● **Brief**
Which lines run from the one containing "brown ellipse: (311, 573)" to the end of the entries? Quote them exactly, and nothing else.

____

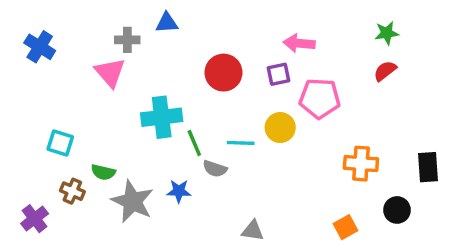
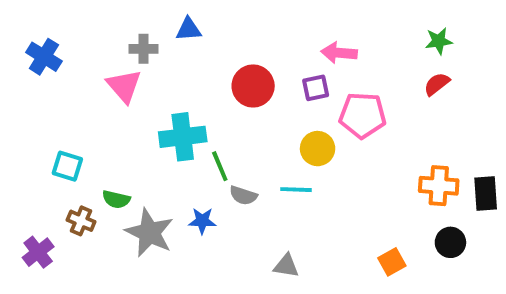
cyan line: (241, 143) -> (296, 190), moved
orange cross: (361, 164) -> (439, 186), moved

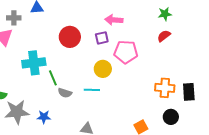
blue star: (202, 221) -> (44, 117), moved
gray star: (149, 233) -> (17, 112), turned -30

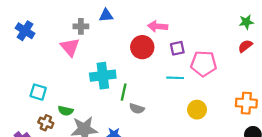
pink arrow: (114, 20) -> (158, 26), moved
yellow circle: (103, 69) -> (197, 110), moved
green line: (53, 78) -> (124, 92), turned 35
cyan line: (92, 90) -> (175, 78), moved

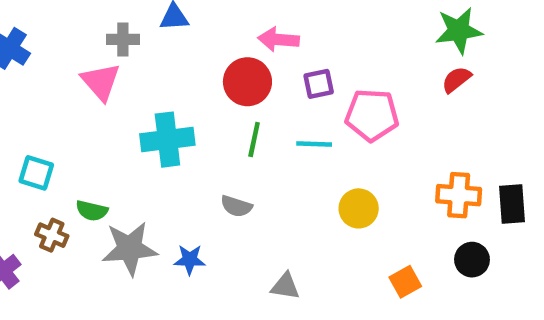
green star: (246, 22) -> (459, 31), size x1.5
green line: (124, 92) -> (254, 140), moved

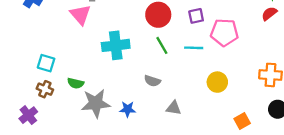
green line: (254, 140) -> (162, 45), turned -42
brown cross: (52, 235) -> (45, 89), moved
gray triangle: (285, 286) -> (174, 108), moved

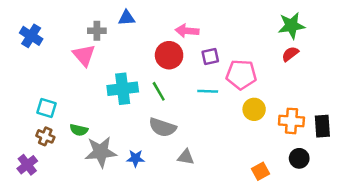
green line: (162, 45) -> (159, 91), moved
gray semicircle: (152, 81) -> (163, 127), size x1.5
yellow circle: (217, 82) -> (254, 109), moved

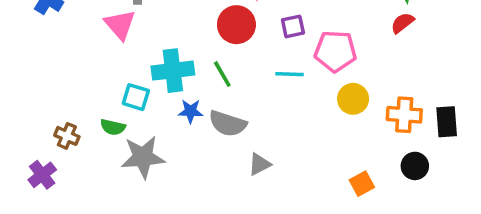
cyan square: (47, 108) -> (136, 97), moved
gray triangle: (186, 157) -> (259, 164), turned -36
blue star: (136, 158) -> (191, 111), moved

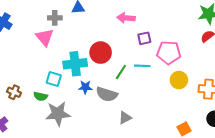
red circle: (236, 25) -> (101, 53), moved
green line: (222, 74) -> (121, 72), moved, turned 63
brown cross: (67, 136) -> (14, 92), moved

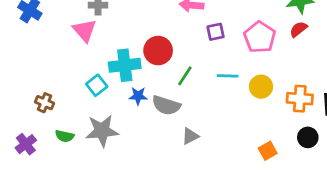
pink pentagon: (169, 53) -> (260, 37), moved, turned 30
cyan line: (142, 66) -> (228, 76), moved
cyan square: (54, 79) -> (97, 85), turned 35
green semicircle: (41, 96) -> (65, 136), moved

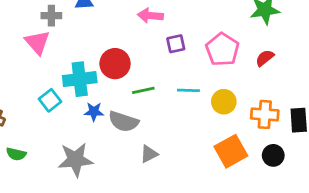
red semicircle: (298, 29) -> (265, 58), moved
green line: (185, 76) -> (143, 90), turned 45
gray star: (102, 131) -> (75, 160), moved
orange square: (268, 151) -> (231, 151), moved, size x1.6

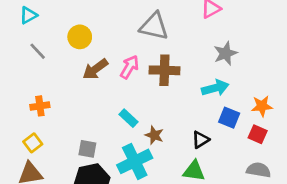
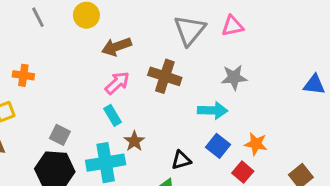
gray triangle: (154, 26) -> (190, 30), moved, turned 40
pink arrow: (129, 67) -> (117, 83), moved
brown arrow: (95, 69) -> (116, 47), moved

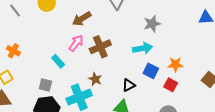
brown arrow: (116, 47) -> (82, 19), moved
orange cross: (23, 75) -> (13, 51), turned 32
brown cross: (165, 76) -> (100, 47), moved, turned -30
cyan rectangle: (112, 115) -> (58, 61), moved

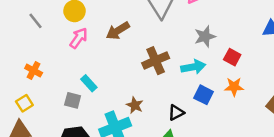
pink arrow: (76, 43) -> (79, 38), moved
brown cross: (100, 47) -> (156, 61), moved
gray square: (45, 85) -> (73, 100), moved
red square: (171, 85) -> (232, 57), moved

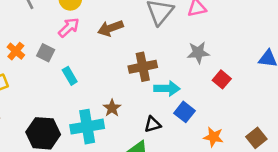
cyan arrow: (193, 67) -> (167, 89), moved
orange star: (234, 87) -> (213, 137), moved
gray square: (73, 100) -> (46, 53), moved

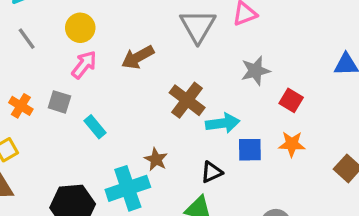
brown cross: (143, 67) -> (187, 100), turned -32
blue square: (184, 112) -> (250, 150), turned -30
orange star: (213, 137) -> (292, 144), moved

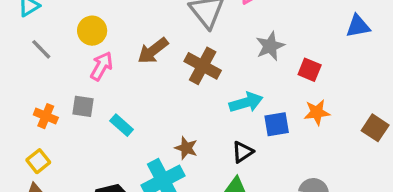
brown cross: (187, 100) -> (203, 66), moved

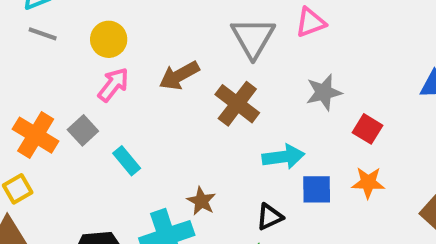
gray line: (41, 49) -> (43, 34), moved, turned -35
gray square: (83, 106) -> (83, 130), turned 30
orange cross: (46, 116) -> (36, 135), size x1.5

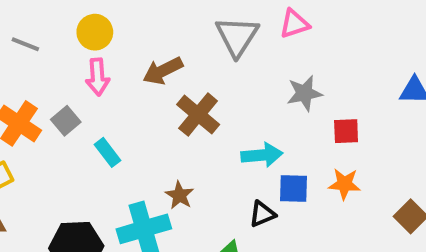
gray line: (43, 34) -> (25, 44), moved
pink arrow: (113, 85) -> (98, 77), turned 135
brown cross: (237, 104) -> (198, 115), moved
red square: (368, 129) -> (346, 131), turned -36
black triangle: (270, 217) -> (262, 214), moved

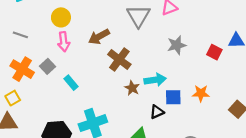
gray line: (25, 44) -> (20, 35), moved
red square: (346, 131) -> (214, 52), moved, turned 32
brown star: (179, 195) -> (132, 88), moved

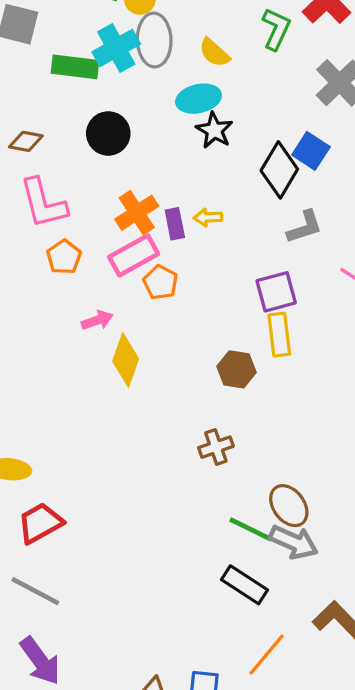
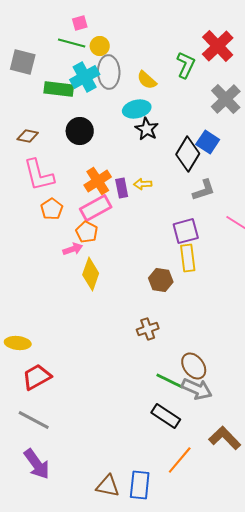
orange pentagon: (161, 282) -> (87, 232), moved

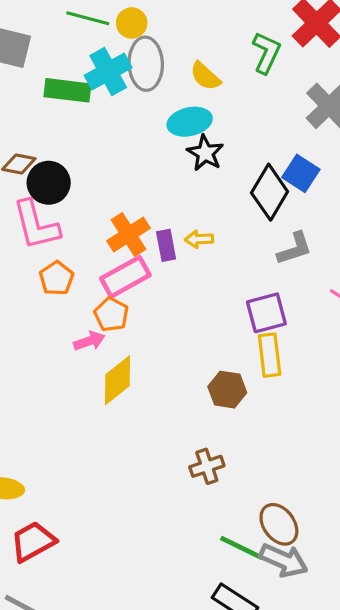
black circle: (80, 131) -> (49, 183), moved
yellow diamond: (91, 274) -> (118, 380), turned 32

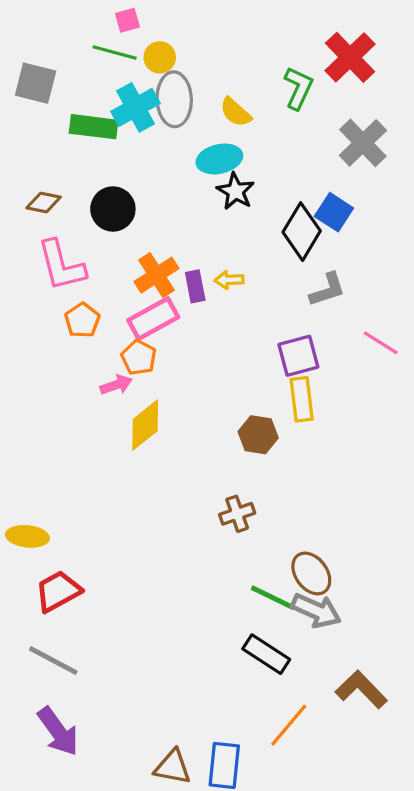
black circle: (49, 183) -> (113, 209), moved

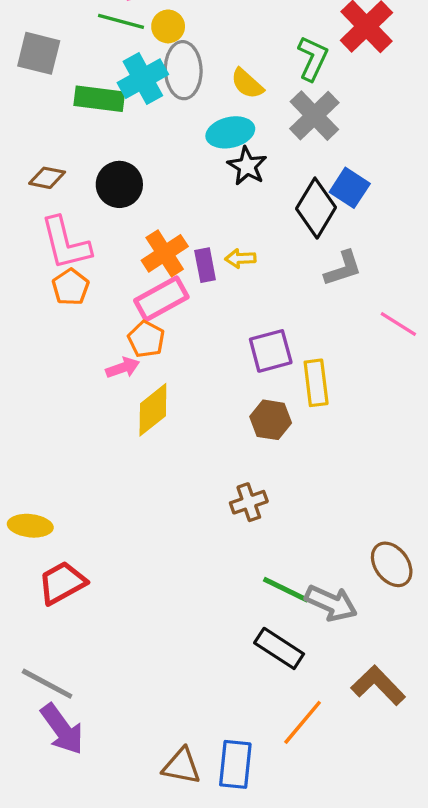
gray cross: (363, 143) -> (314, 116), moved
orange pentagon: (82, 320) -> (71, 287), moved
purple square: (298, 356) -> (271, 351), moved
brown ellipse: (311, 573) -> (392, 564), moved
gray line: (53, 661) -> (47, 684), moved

____

● **Expected answer**
brown ellipse: (311, 573) -> (392, 564), moved
gray line: (53, 661) -> (47, 684), moved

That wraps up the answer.